- **Records from a collection**

★ ★ ★ ★

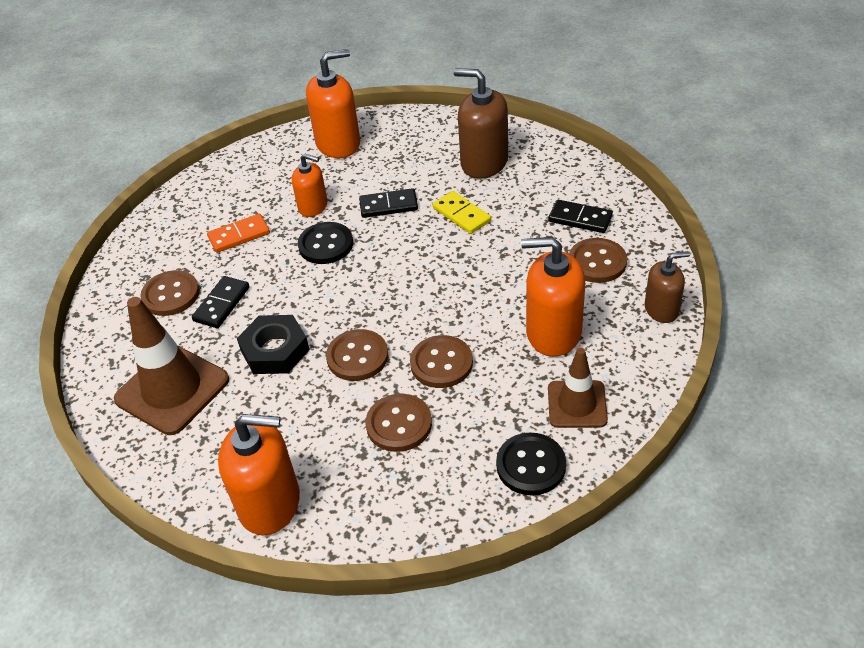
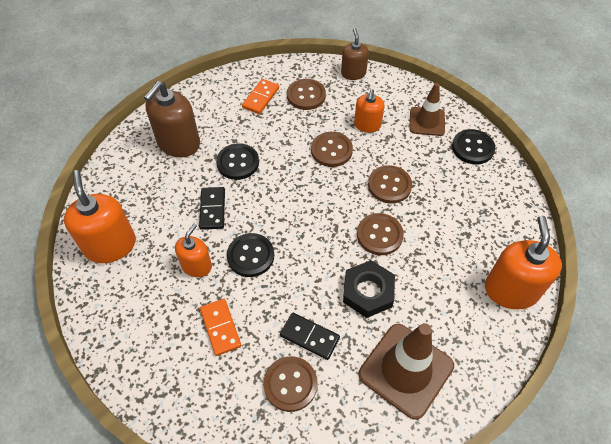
camera: 90 degrees left, 10 degrees up
(399, 424) = (442, 212): brown button -> brown button (331, 150)
(461, 215) = (238, 162): yellow domino -> black button
(553, 332) = (367, 125): orange soap dispenser -> orange soap dispenser, size x0.60
(580, 218) = (260, 98): black domino -> orange domino

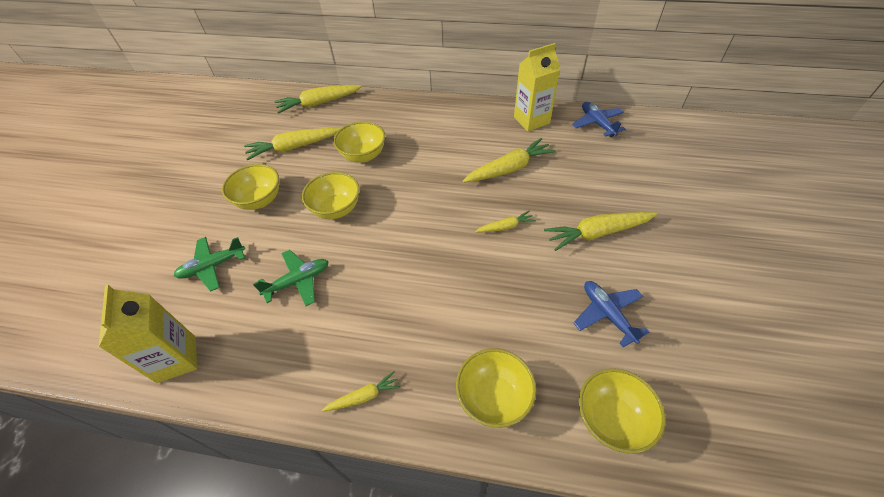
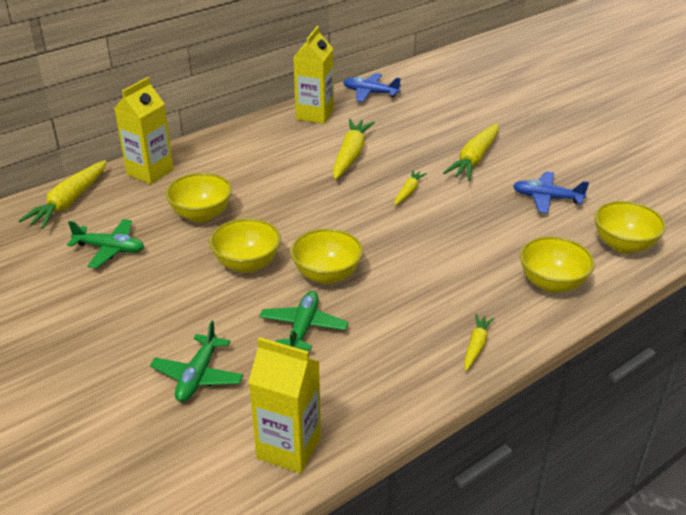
camera: 50 degrees left, 15 degrees down
(259, 200) = (152, 305): yellow bowl -> yellow bowl (327, 275)
(293, 148) = (110, 249): yellow carrot -> green plane
(380, 107) = (150, 172): none -> yellow carton

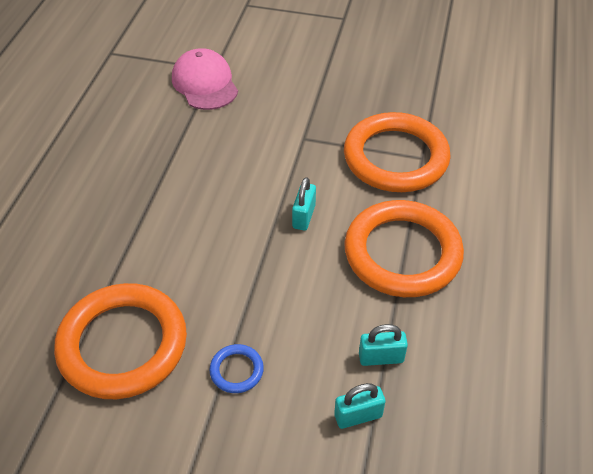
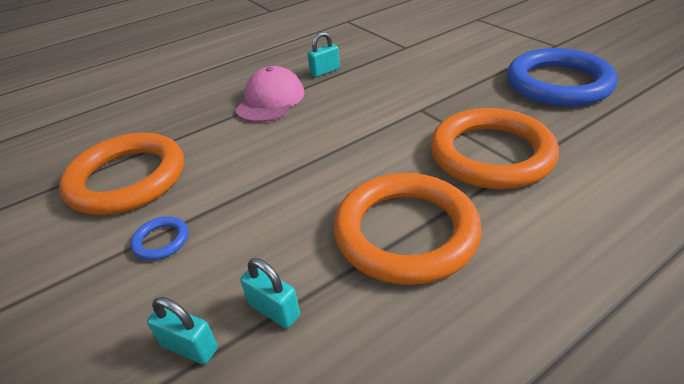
camera: 45 degrees right, 10 degrees down
(205, 83) = (387, 53): pink cap -> pink cap (270, 100)
(304, 216) = (352, 161): turquoise padlock -> turquoise padlock (325, 71)
(382, 63) = (558, 83): none -> blue ring

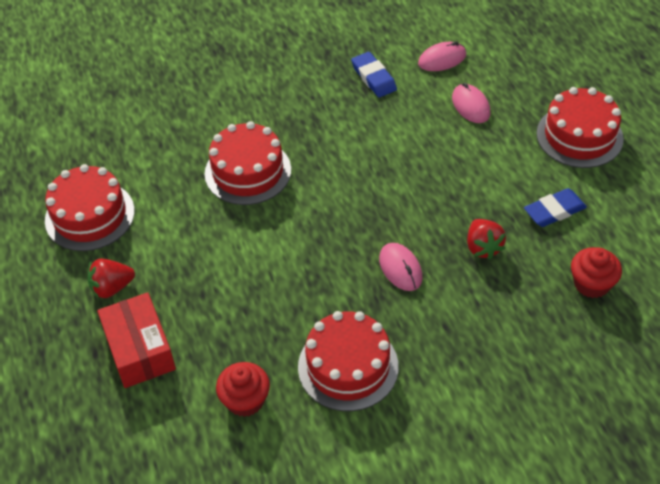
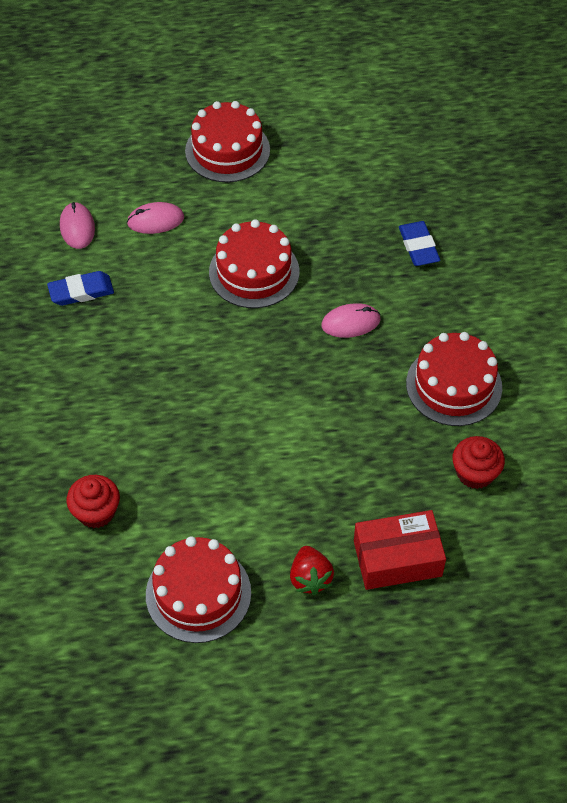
camera: 80 degrees left, 5 degrees up
(248, 171) = (182, 429): red cake -> red cake (254, 272)
(483, 247) = (342, 255): red strawberry -> none
(554, 211) = (314, 193): blue eraser -> blue eraser (418, 246)
(591, 284) = (403, 191): red cupcake -> red cupcake (96, 512)

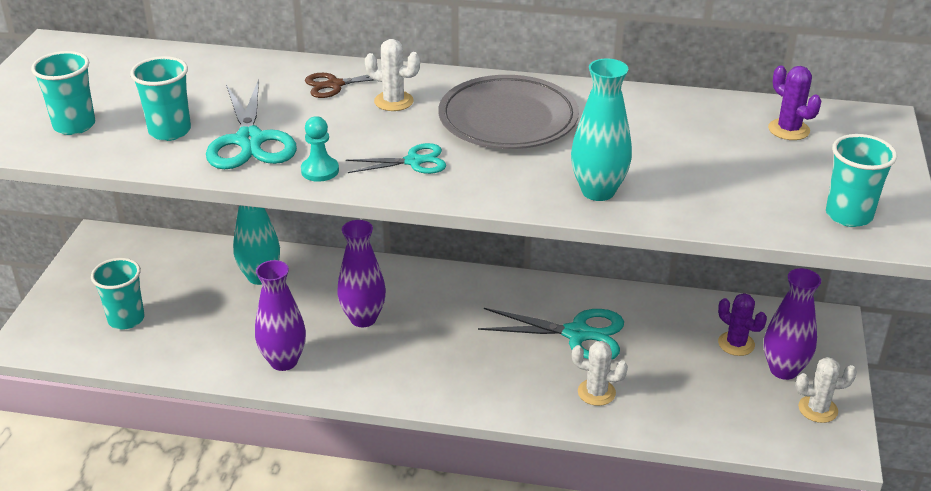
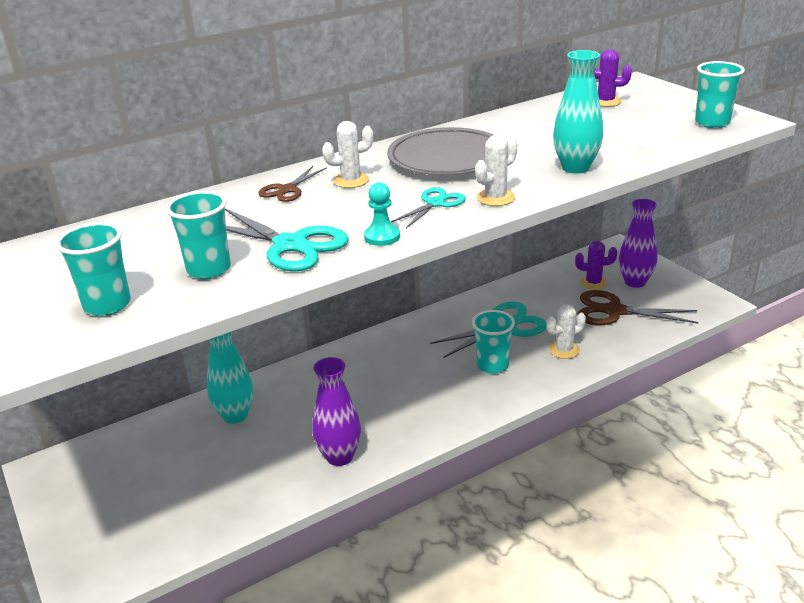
camera: 40 degrees left, 5 degrees down
(126, 319) = (160, 510): turquoise cup -> turquoise cup (492, 365)
(363, 318) = (356, 396): purple vase -> none
(709, 386) = (614, 311): none -> brown scissors
(817, 409) = (679, 291): white cactus -> white cactus (495, 198)

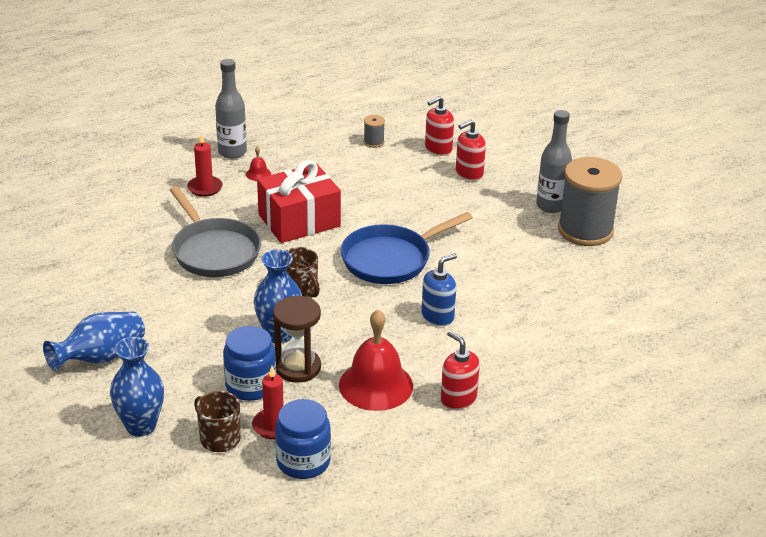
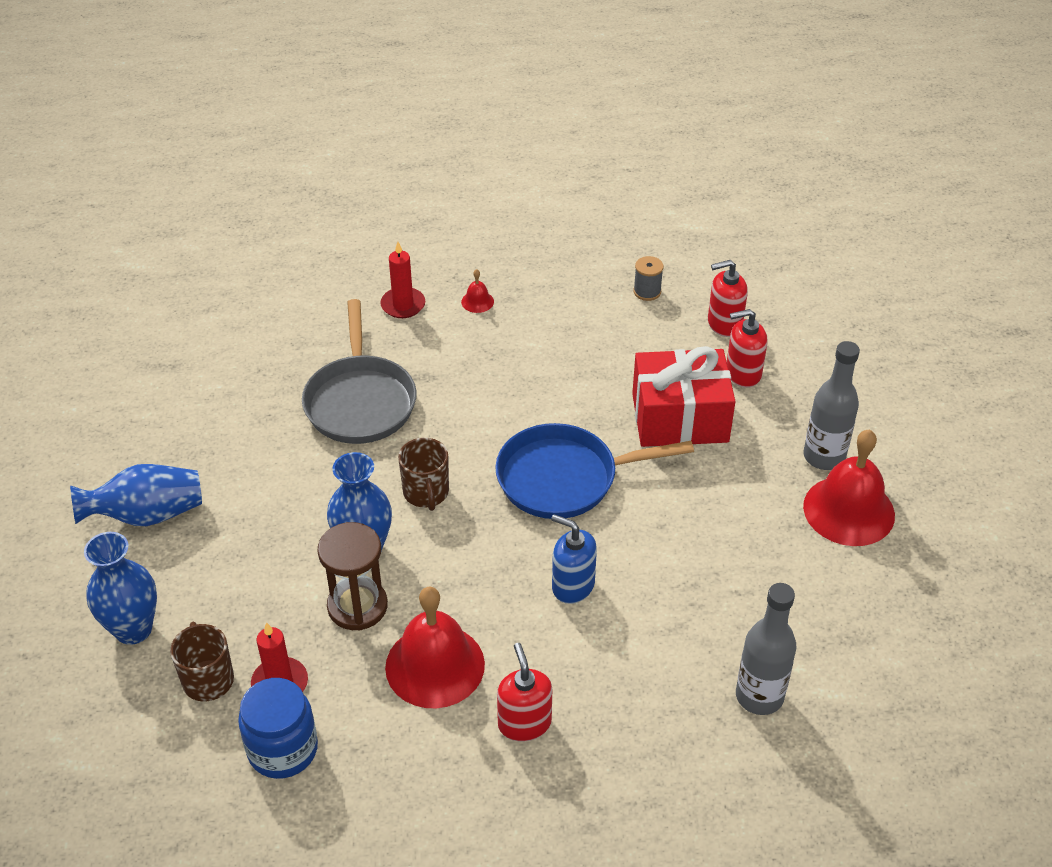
camera: 25 degrees right, 10 degrees up
(232, 152) = (465, 261): grey bottle -> grey bottle (759, 696)
(250, 385) = (288, 614): blue jar -> none
(299, 220) = (486, 385): red gift -> red gift (680, 418)
(437, 316) = (572, 586): blue soap dispenser -> blue soap dispenser turned 135 degrees counterclockwise
(585, 230) = (849, 510): grey spool -> red bell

★ ★ ★ ★

- **Exercise aim**
Only an exact copy of the records counts as an answer. Leave out the images.

- **Answer area**
camera: 90 degrees left, 10 degrees up
(399, 424) = (442, 212): brown button -> brown button (331, 150)
(461, 215) = (238, 162): yellow domino -> black button
(553, 332) = (367, 125): orange soap dispenser -> orange soap dispenser, size x0.60
(580, 218) = (260, 98): black domino -> orange domino

camera: 50 degrees left, 15 degrees down
(259, 200) = (152, 305): yellow bowl -> yellow bowl (327, 275)
(293, 148) = (110, 249): yellow carrot -> green plane
(380, 107) = (150, 172): none -> yellow carton

camera: 45 degrees right, 10 degrees down
(205, 83) = (387, 53): pink cap -> pink cap (270, 100)
(304, 216) = (352, 161): turquoise padlock -> turquoise padlock (325, 71)
(382, 63) = (558, 83): none -> blue ring

camera: 80 degrees left, 5 degrees up
(248, 171) = (182, 429): red cake -> red cake (254, 272)
(483, 247) = (342, 255): red strawberry -> none
(554, 211) = (314, 193): blue eraser -> blue eraser (418, 246)
(591, 284) = (403, 191): red cupcake -> red cupcake (96, 512)

camera: 40 degrees left, 5 degrees down
(126, 319) = (160, 510): turquoise cup -> turquoise cup (492, 365)
(363, 318) = (356, 396): purple vase -> none
(709, 386) = (614, 311): none -> brown scissors
(817, 409) = (679, 291): white cactus -> white cactus (495, 198)

camera: 25 degrees right, 10 degrees up
(232, 152) = (465, 261): grey bottle -> grey bottle (759, 696)
(250, 385) = (288, 614): blue jar -> none
(299, 220) = (486, 385): red gift -> red gift (680, 418)
(437, 316) = (572, 586): blue soap dispenser -> blue soap dispenser turned 135 degrees counterclockwise
(585, 230) = (849, 510): grey spool -> red bell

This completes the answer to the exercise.